▸ **WORK REQUIRED**
Locate every line in the records that contains the word "swan" and copy each of those lines.

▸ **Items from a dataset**

------------------------

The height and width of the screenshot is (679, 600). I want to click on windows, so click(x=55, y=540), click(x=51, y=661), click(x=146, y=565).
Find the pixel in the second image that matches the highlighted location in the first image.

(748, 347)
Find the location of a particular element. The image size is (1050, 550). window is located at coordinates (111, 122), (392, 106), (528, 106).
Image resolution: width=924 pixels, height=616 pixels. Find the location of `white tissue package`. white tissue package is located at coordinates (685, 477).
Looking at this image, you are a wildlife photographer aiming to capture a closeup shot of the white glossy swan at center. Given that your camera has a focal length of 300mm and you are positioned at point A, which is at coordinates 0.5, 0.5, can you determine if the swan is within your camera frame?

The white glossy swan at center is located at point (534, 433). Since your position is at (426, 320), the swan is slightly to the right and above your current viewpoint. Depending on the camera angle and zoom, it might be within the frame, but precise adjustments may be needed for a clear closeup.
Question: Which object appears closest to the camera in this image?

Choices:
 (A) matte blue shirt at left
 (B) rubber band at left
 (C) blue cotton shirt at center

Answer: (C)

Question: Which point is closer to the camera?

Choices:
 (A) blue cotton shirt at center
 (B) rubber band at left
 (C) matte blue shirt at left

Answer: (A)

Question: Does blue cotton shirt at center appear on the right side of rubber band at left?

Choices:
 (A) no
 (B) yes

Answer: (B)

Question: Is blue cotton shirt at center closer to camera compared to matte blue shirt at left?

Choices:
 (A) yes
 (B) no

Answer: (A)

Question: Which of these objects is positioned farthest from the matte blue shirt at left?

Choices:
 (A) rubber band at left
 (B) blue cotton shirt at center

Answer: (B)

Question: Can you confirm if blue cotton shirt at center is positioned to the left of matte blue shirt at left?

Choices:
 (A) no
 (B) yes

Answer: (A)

------------------------

▸ **REPLY TO THE TASK**
Looking at this image, you are a wildlife photographer aiming to capture a closeup shot of the white glossy swan at center. Given that your camera has a focal length of 300mm and you are positioned at point A, which is at coordinates 0.5, 0.5, can you determine if the swan is within your camera frame?
The white glossy swan at center is located at point (534, 433). Since your position is at (426, 320), the swan is slightly to the right and above your current viewpoint. Depending on the camera angle and zoom, it might be within the frame, but precise adjustments may be needed for a clear closeup.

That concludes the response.